#### AIM OF THE EXERCISE
Your copy should match the entries below exactly, apart from the images.
------------------------------
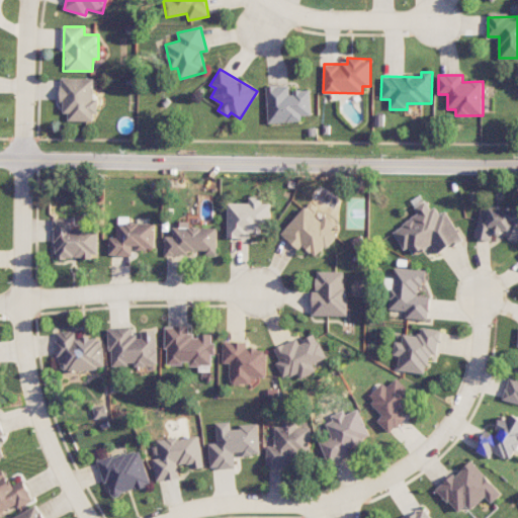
[(96,79),(62,78),(61,113),(68,113),(68,121),(95,121),(96,79)]
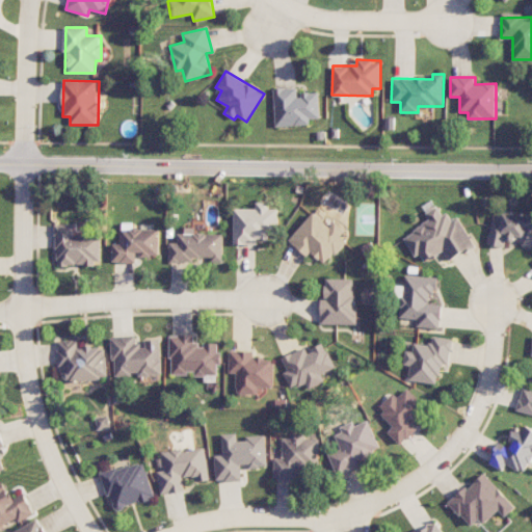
[(275,127),(311,125),(310,120),(320,118),(319,92),(298,92),(298,87),(273,89),(275,127)]
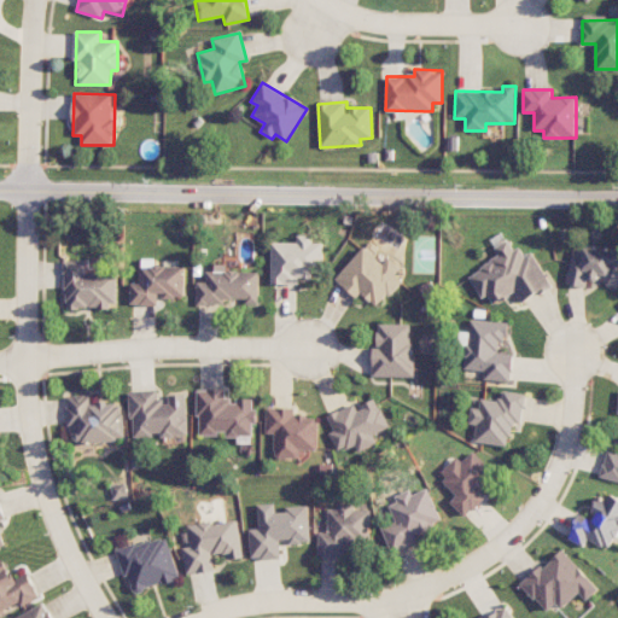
[(272,242),(272,284),(298,284),(298,279),(313,279),(313,270),(324,270),(324,243),(314,243),(314,234),(298,234),(298,243),(272,242)]
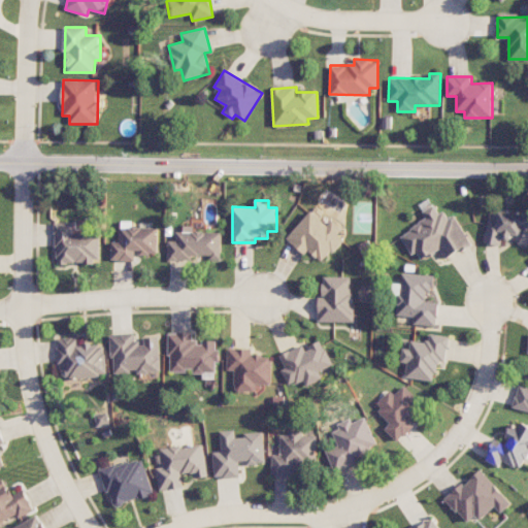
[(447,259),(472,244),(456,215),(449,219),(444,210),(439,213),(434,205),(423,211),(427,220),(402,233),(419,262),(441,250),(447,259)]
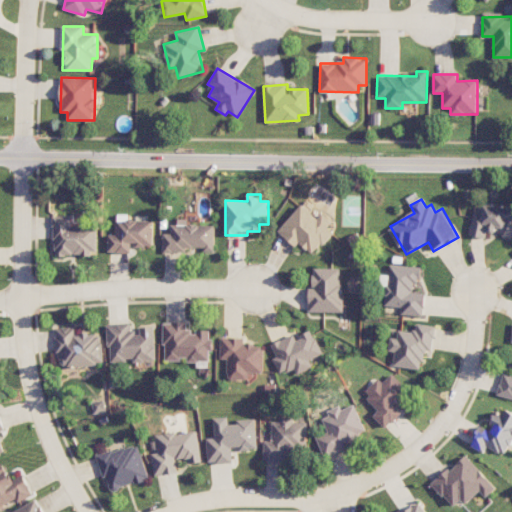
[(470,236),(486,239),(487,233),(498,235),(498,234),(511,236),(511,209),(476,202),(470,236)]
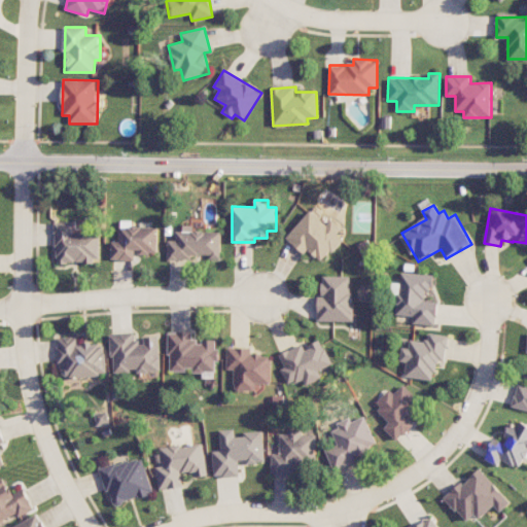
[(327,225),(311,210),(286,238),(305,254),(309,250),(323,262),(345,238),(339,234),(343,229),(332,219),(327,225)]
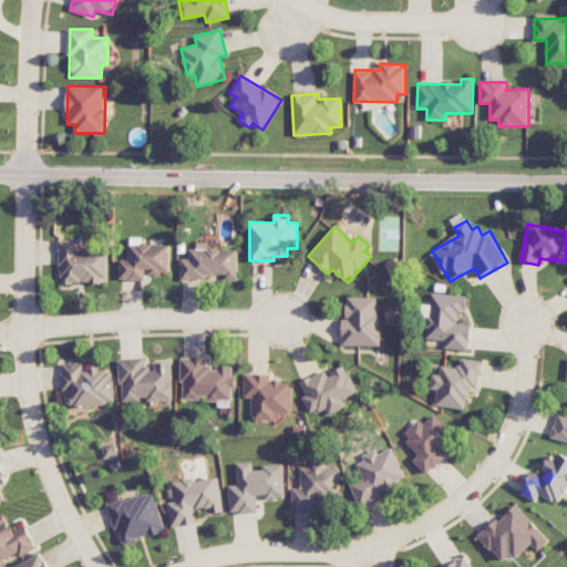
[(80,251),(80,239),(62,239),(62,281),(109,281),(109,251),(80,251)]
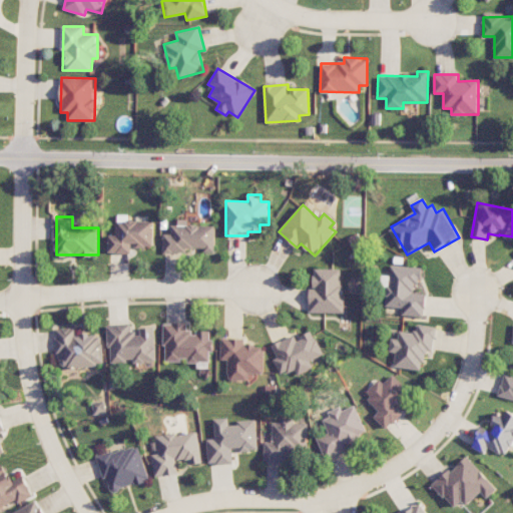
[(153,247),(154,221),(116,221),(116,235),(109,234),(108,252),(131,253),(131,246),(153,247)]
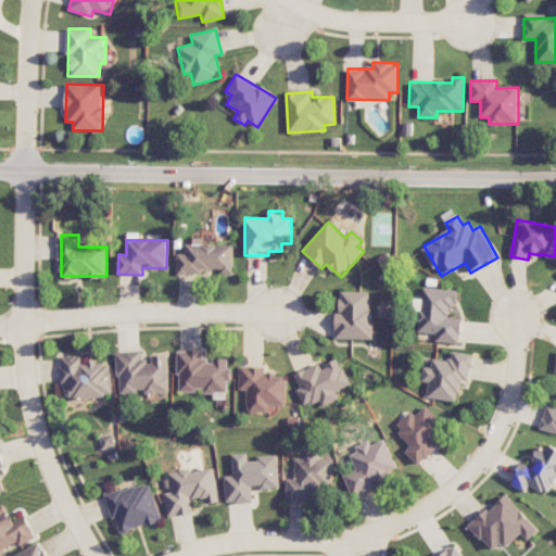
[(232,272),(234,244),(186,243),(186,254),(177,253),(176,275),(203,275),(203,270),(232,272)]
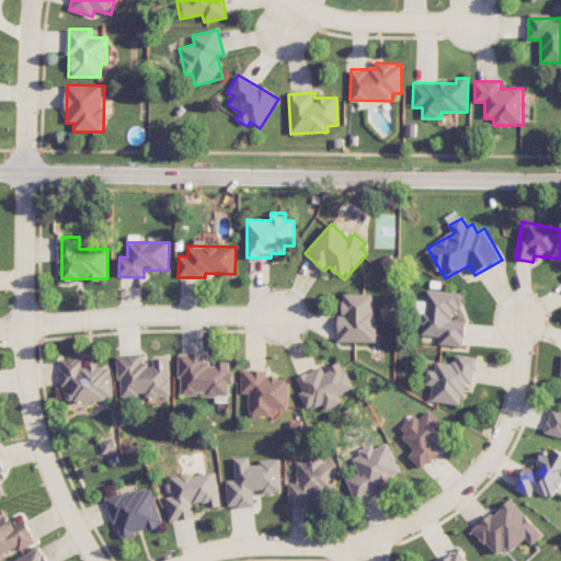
[(462,293),(428,289),(426,313),(422,313),(421,335),(439,338),(439,344),(464,346),(467,321),(454,319),(454,309),(461,310),(462,293)]
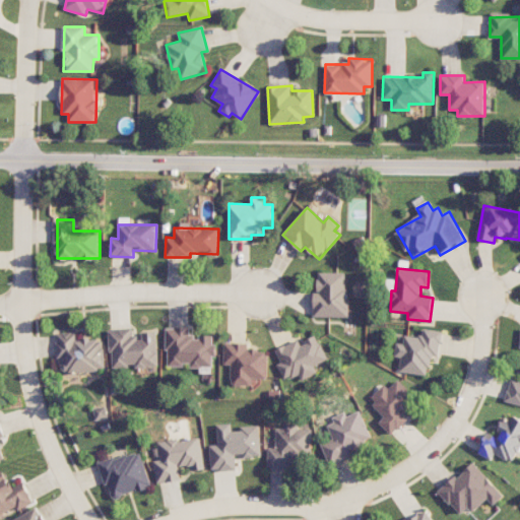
[(347,317),(348,273),(319,272),(318,293),(314,293),(314,317),(347,317)]
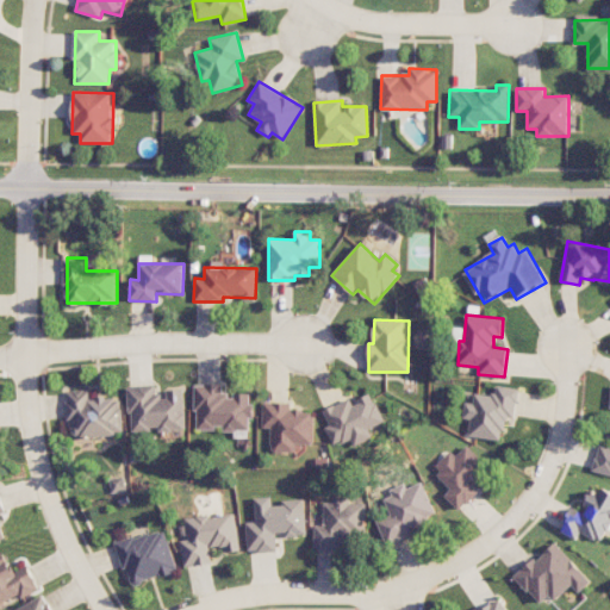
[(195,430),(219,430),(219,431),(234,431),(235,437),(251,437),(250,393),(232,393),(232,394),(221,394),(219,384),(195,385),(195,430)]
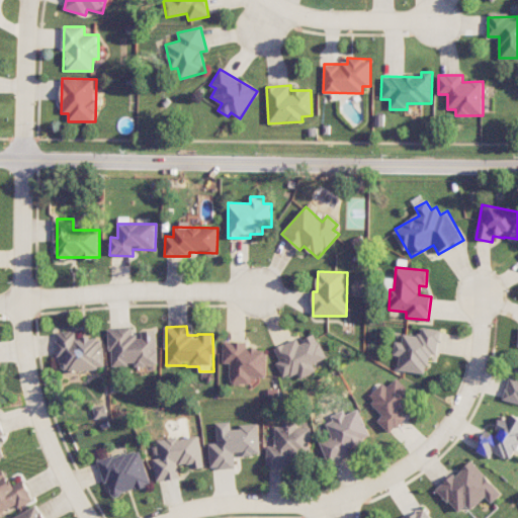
[(157,331),(142,331),(142,336),(133,336),(133,327),(109,328),(110,367),(128,366),(158,365),(157,331)]
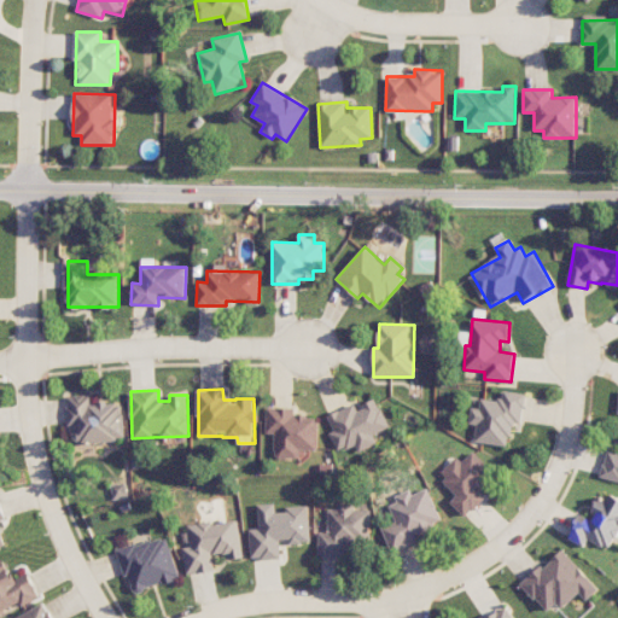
[(474,442),(509,445),(512,423),(523,424),(526,394),(503,391),(502,401),(481,398),(479,408),(471,407),(468,424),(477,425),(474,442)]
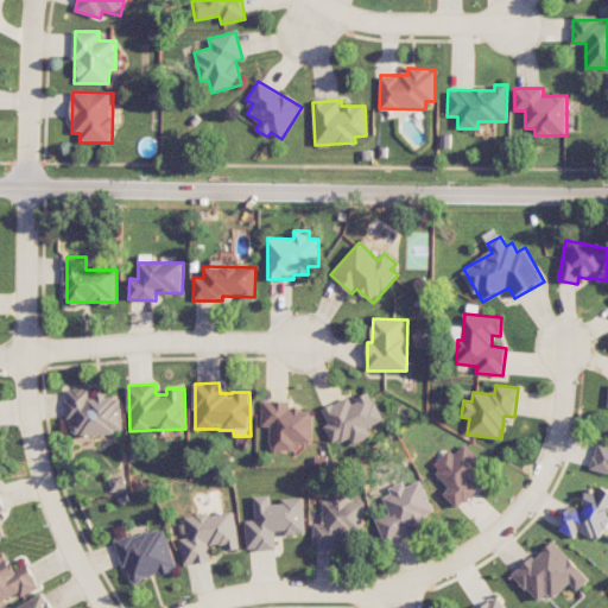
[(122,432),(121,392),(65,394),(67,418),(73,418),(73,435),(122,432)]
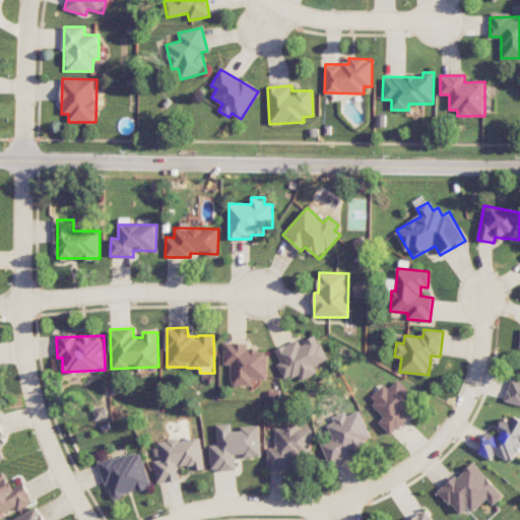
[(275,349),(280,363),(277,364),(284,381),(300,374),(302,380),(318,373),(315,365),(327,360),(317,335),(302,341),(301,339),(275,349)]
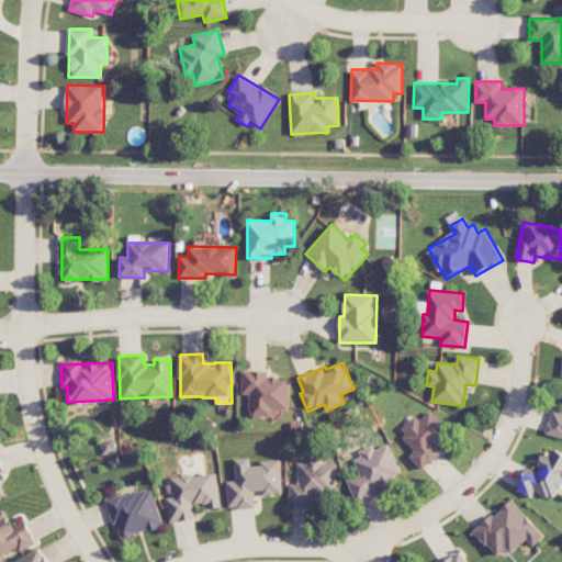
[(271,416),(271,408),(290,409),(290,379),(268,379),(268,370),(242,370),(242,394),(249,394),(249,416),(271,416)]
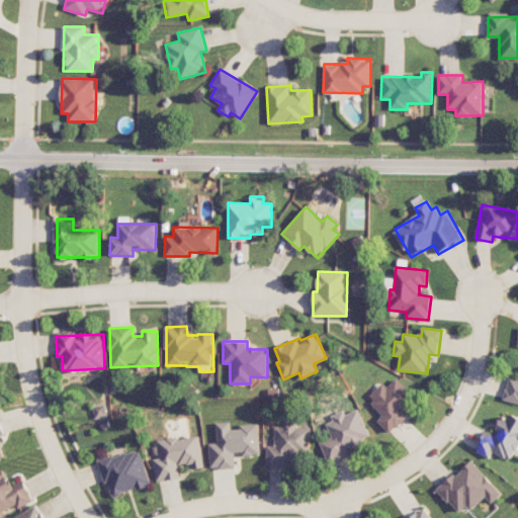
[(382,382),(367,398),(383,414),(377,421),(391,434),(408,416),(403,410),(416,397),(397,377),(387,387),(382,382)]
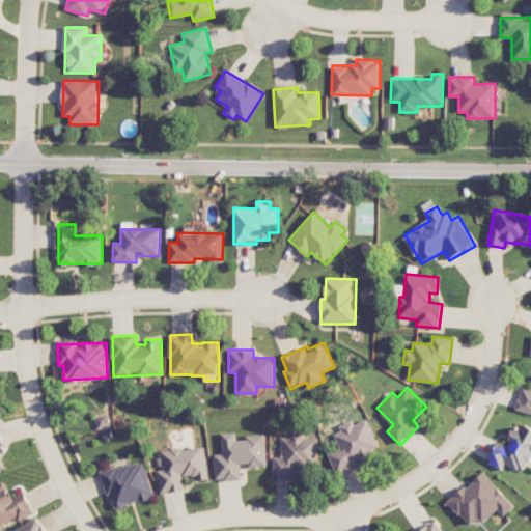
[(530,388),(522,387),(516,410),(530,413),(530,388)]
------------------------------
#### ANSWER AREA
[(96,79),(62,78),(61,113),(68,113),(68,121),(95,121),(96,79)]
[(275,127),(311,125),(310,120),(320,118),(319,92),(298,92),(298,87),(273,89),(275,127)]
[(272,242),(272,284),(298,284),(298,279),(313,279),(313,270),(324,270),(324,243),(314,243),(314,234),(298,234),(298,243),(272,242)]
[(447,259),(472,244),(456,215),(449,219),(444,210),(439,213),(434,205),(423,211),(427,220),(402,233),(419,262),(441,250),(447,259)]
[(470,236),(486,239),(487,233),(498,235),(498,234),(511,236),(511,209),(476,202),(470,236)]
[(327,225),(311,210),(286,238),(305,254),(309,250),(323,262),(345,238),(339,234),(343,229),(332,219),(327,225)]
[(80,251),(80,239),(62,239),(62,281),(109,281),(109,251),(80,251)]
[(153,247),(154,221),(116,221),(116,235),(109,234),(108,252),(131,253),(131,246),(153,247)]
[(232,272),(234,244),(186,243),(186,254),(177,253),(176,275),(203,275),(203,270),(232,272)]
[(462,293),(428,289),(426,313),(422,313),(421,335),(439,338),(439,344),(464,346),(467,321),(454,319),(454,309),(461,310),(462,293)]
[(347,317),(348,273),(319,272),(318,293),(314,293),(314,317),(347,317)]
[(195,430),(219,430),(219,431),(234,431),(235,437),(251,437),(250,393),(232,393),(232,394),(221,394),(219,384),(195,385),(195,430)]
[(157,331),(142,331),(142,336),(133,336),(133,327),(109,328),(110,367),(128,366),(158,365),(157,331)]
[(474,442),(509,445),(512,423),(523,424),(526,394),(503,391),(502,401),(481,398),(479,408),(471,407),(468,424),(477,425),(474,442)]
[(122,432),(121,392),(65,394),(67,418),(73,418),(73,435),(122,432)]
[(275,349),(280,363),(277,364),(284,381),(300,374),(302,380),(318,373),(315,365),(327,360),(317,335),(302,341),(301,339),(275,349)]
[(271,416),(271,408),(290,409),(290,379),(268,379),(268,370),(242,370),(242,394),(249,394),(249,416),(271,416)]
[(382,382),(367,398),(383,414),(377,421),(391,434),(408,416),(403,410),(416,397),(397,377),(387,387),(382,382)]
[(530,388),(522,387),(516,410),(530,413),(530,388)]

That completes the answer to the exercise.